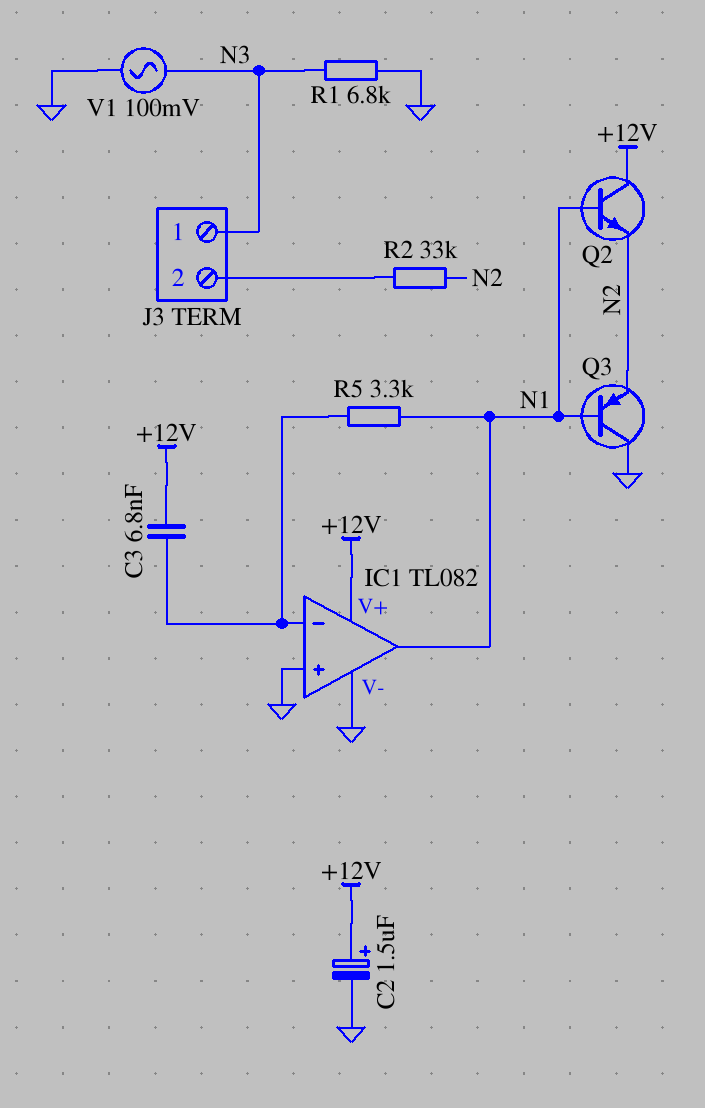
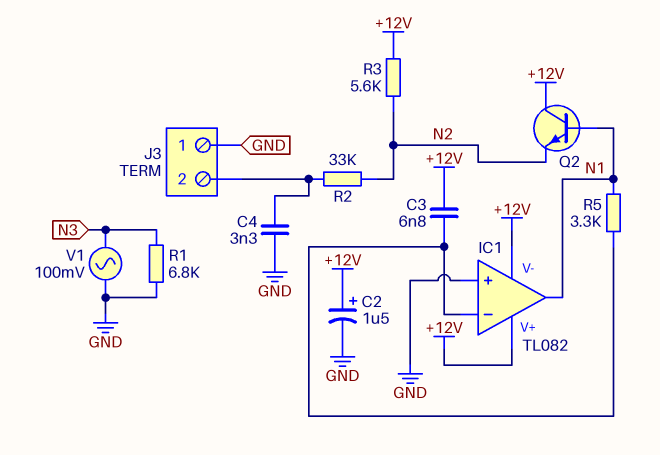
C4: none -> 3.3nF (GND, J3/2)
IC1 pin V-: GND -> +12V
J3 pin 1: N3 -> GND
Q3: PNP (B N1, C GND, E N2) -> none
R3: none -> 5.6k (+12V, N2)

★ ★ ★

-- Required action --
Show every line from the entries that includes the word "none".

-- Your solution --
C4: none -> 3.3nF (GND, J3/2)
Q3: PNP (B N1, C GND, E N2) -> none
R3: none -> 5.6k (+12V, N2)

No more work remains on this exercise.